Rows of pointing data
(begin)

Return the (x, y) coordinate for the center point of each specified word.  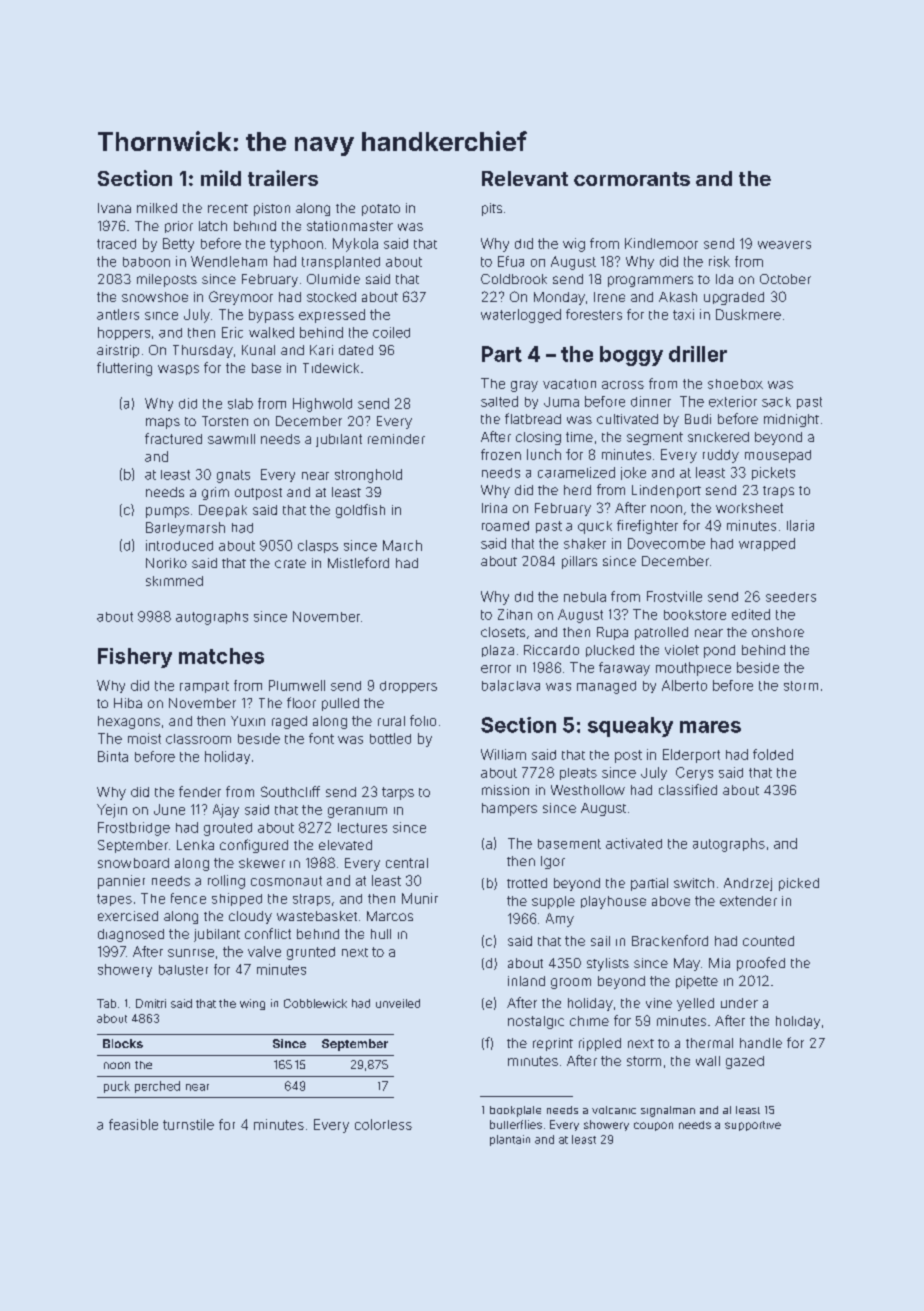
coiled (391, 332)
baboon (146, 262)
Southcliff (290, 791)
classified (688, 789)
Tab (106, 1003)
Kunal (258, 350)
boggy (631, 356)
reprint (553, 1044)
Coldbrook (514, 279)
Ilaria (800, 525)
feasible (133, 1124)
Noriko (166, 563)
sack (776, 402)
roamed (505, 526)
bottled (390, 738)
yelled (695, 1004)
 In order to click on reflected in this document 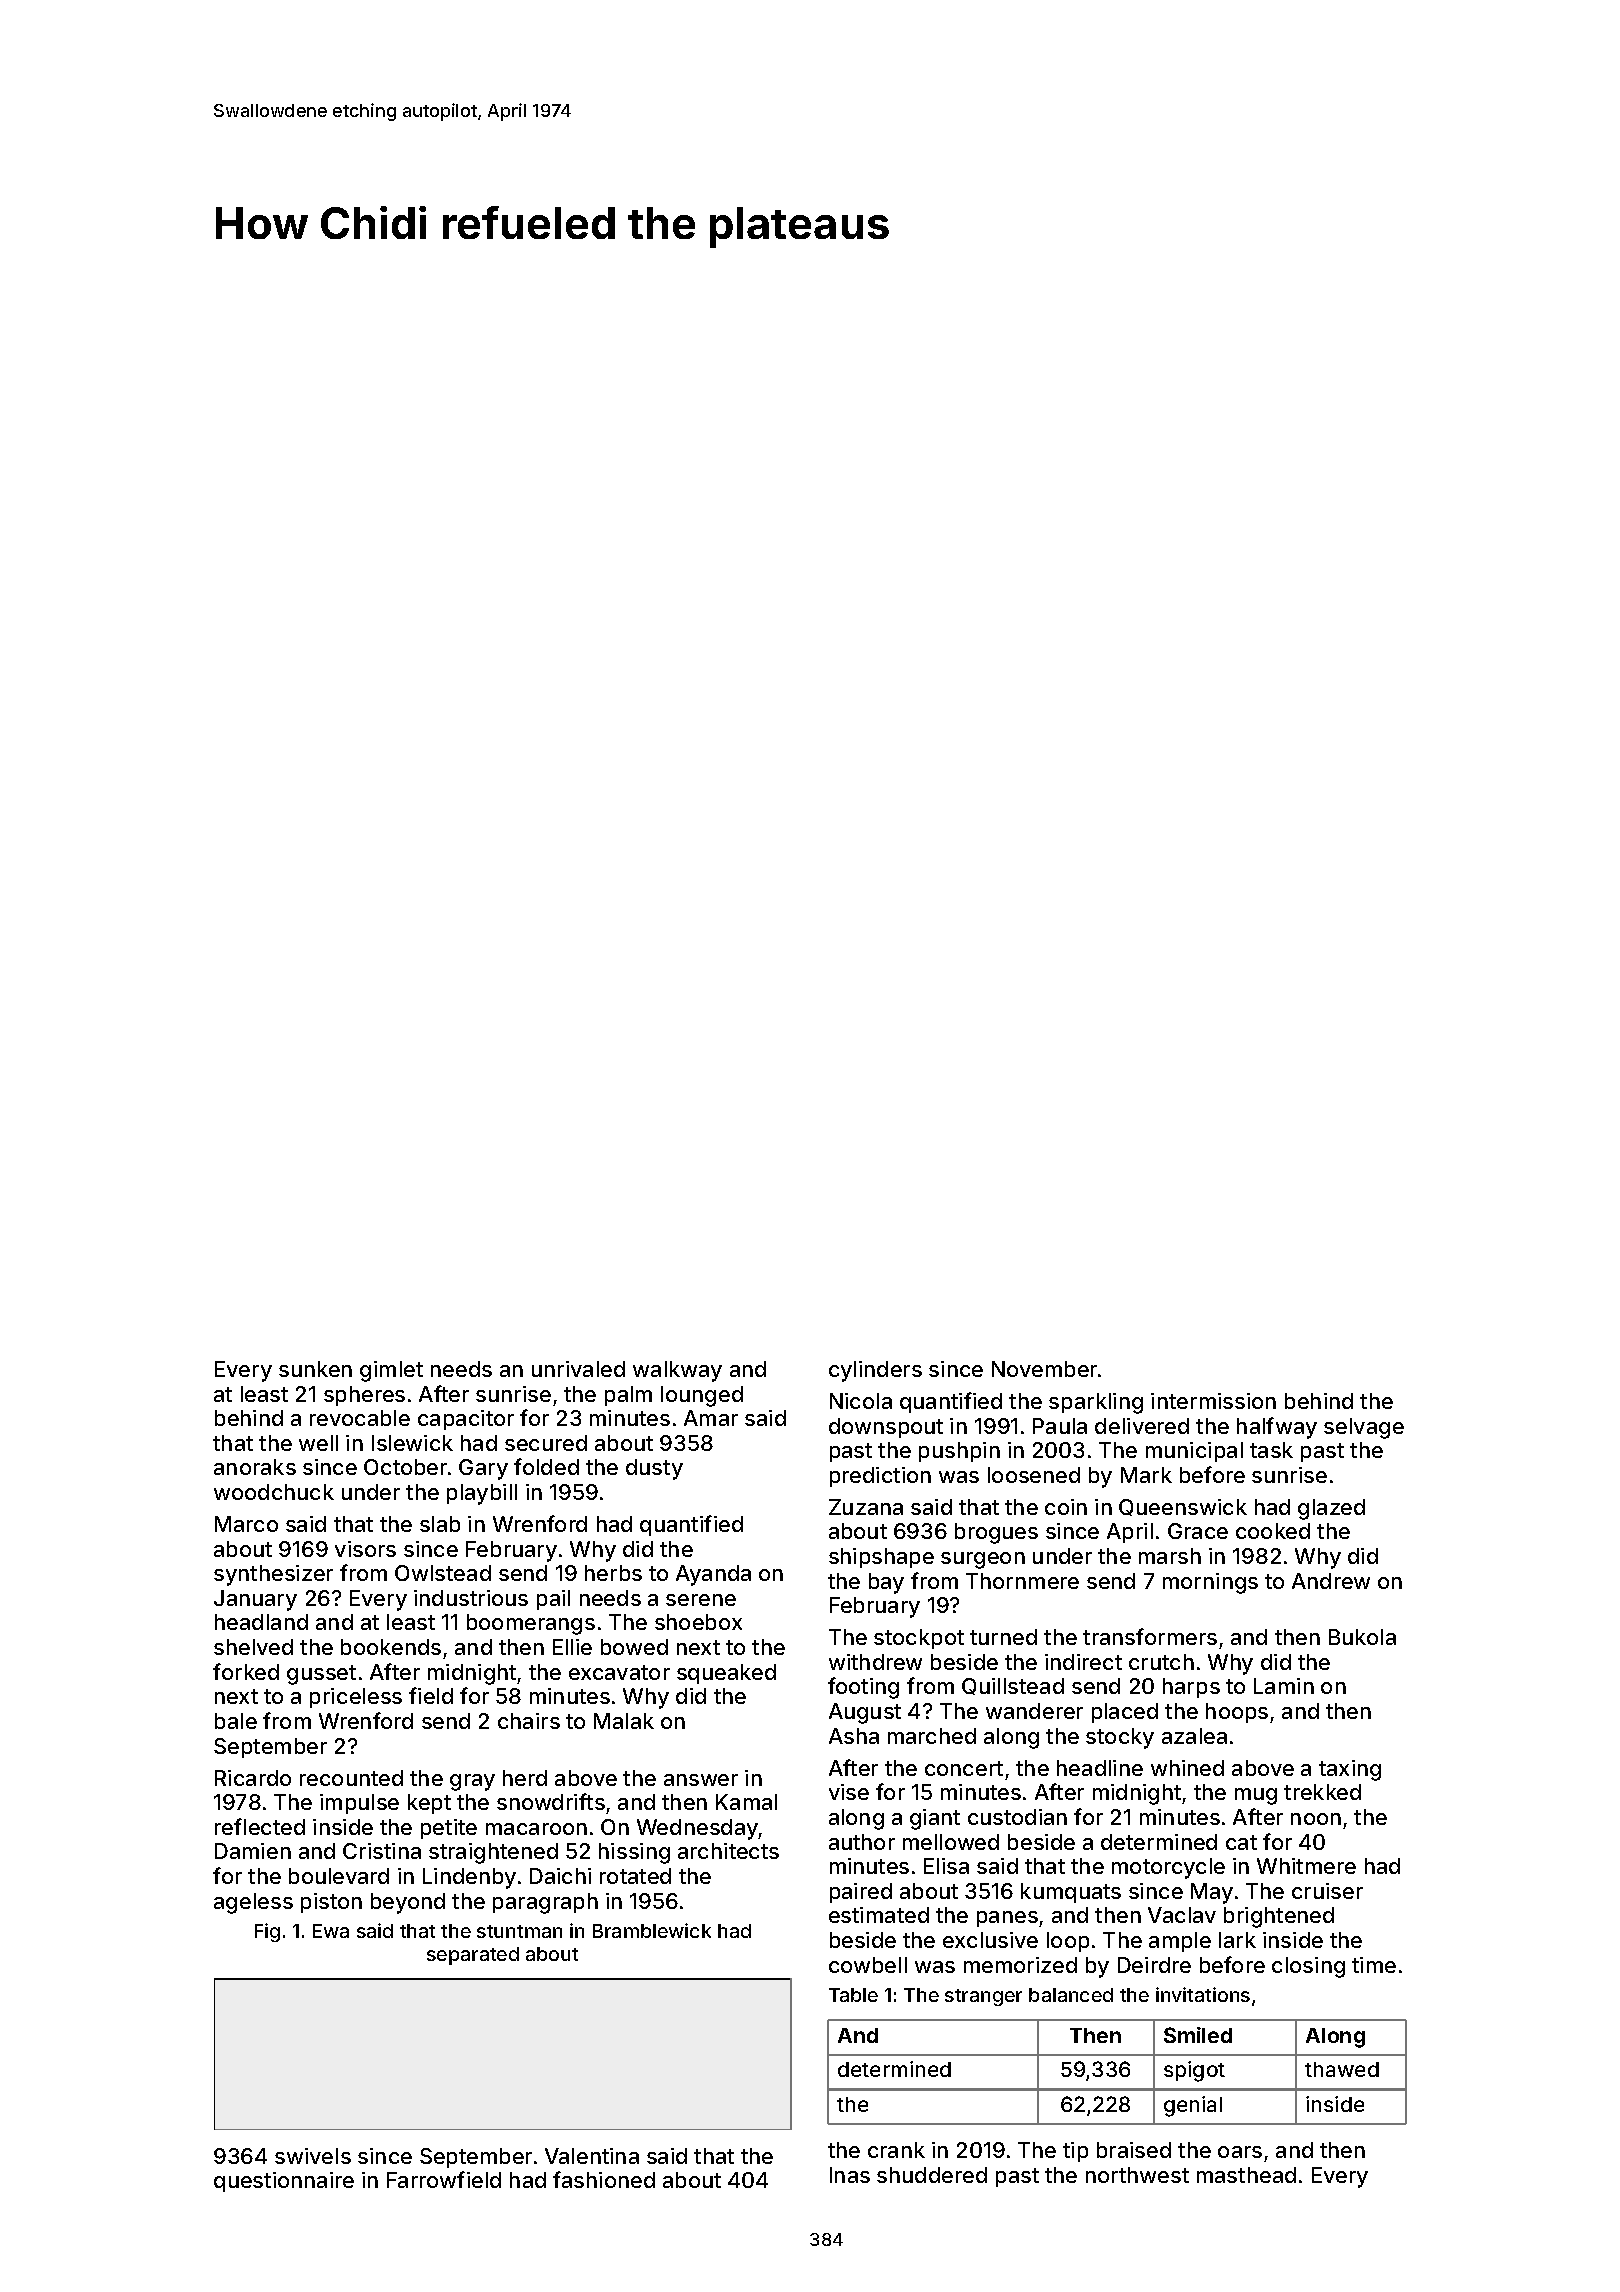, I will do `click(260, 1826)`.
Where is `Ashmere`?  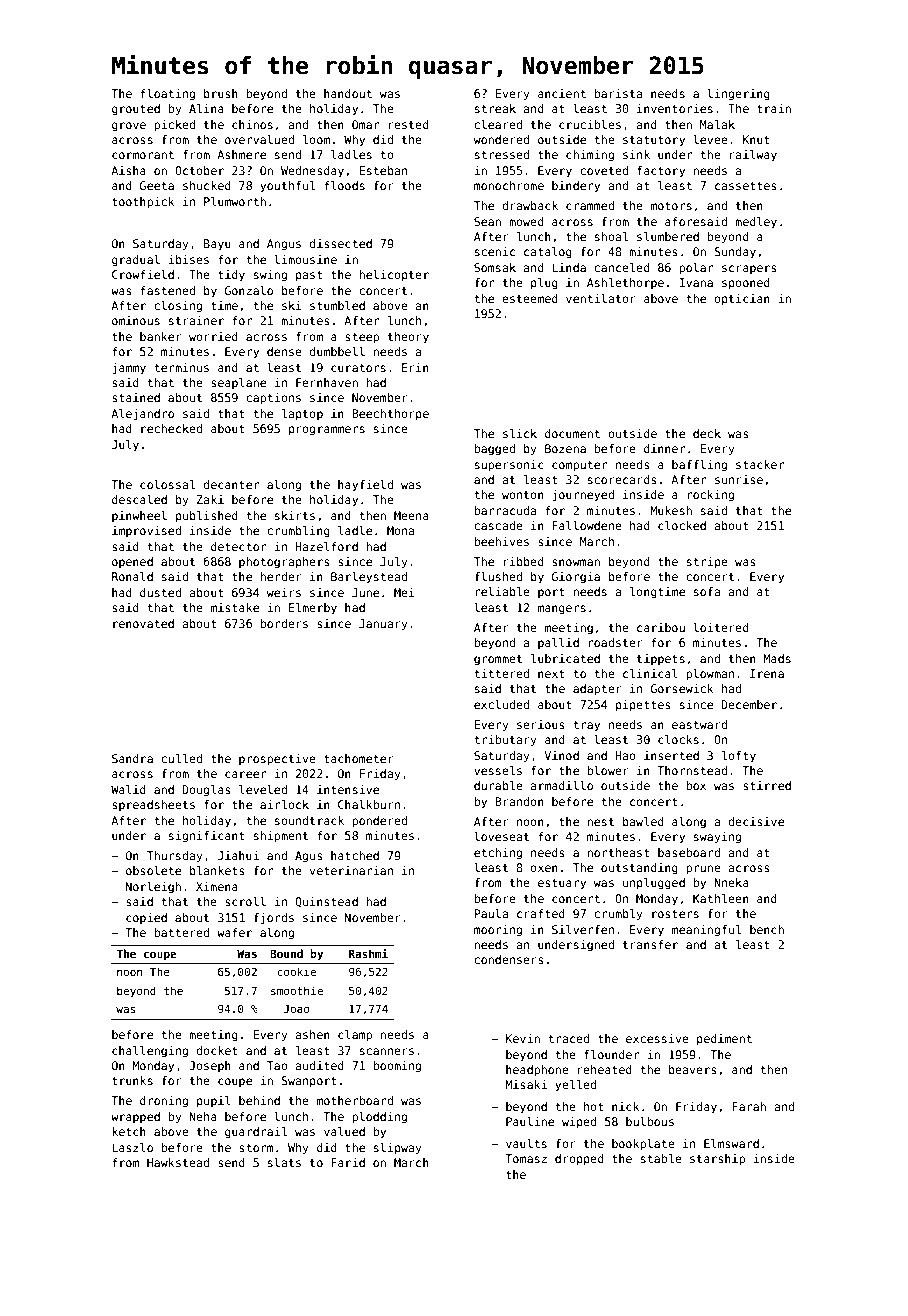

(end)

▶ **Exercise directions**:
Please copy word for word everything from the start of the records down through the line containing "Coldbrook (514, 279)", including both ends, and leave the pictures out of your answer.

▶ **Response to this exercise**:
Return the (x, y) coordinate for the center point of each specified word.  
coiled (391, 332)
baboon (146, 262)
Southcliff (290, 791)
classified (688, 789)
Tab (106, 1003)
Kunal (258, 350)
boggy (631, 356)
reprint (553, 1044)
Coldbrook (514, 279)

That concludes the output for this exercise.